• _EXERCISE GOAL_: Leaving every picture out, repeat all of the entries below exactly.

• _LISTED RECORDS_:
---

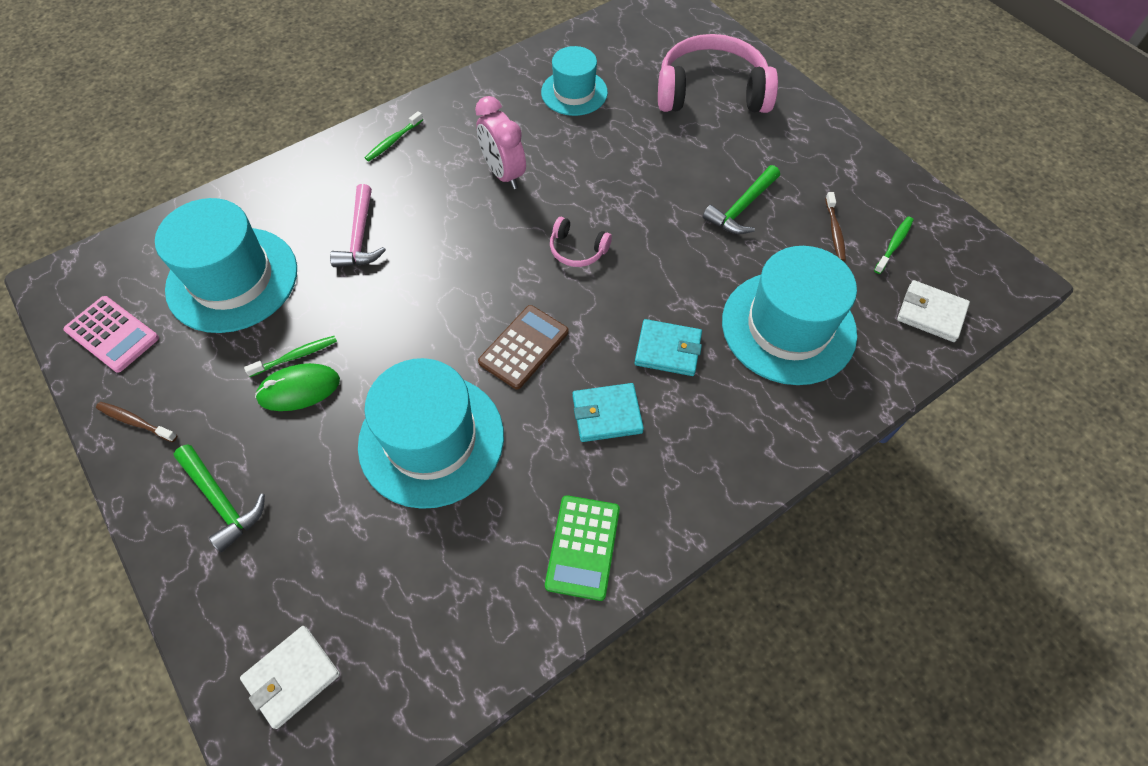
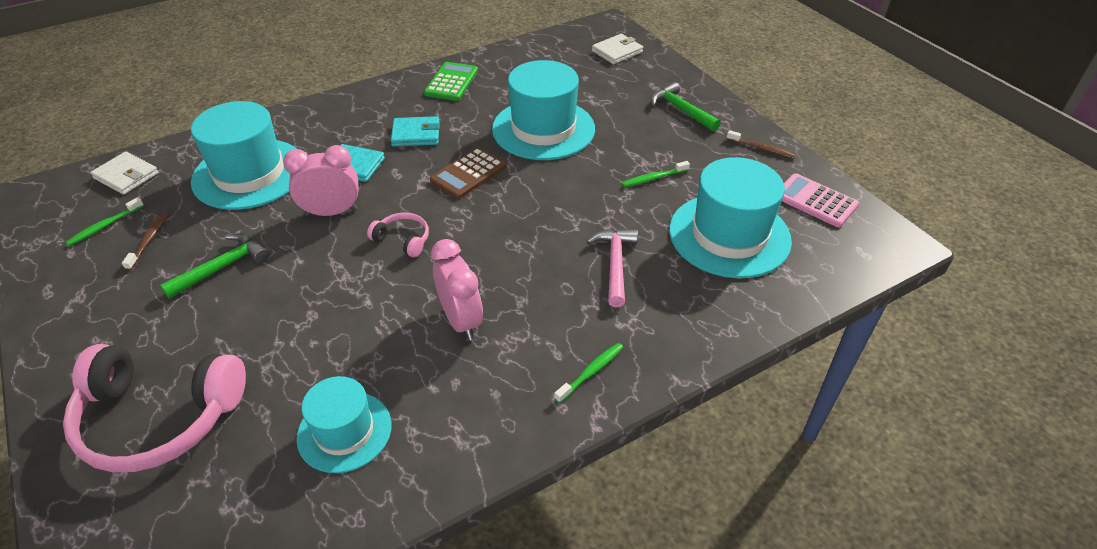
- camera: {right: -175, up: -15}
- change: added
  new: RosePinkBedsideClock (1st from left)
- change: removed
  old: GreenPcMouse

---

• _SOLVED PROBLEM_:
- camera: {right: -175, up: -15}
- change: added
  new: RosePinkBedsideClock (1st from left)
- change: removed
  old: GreenPcMouse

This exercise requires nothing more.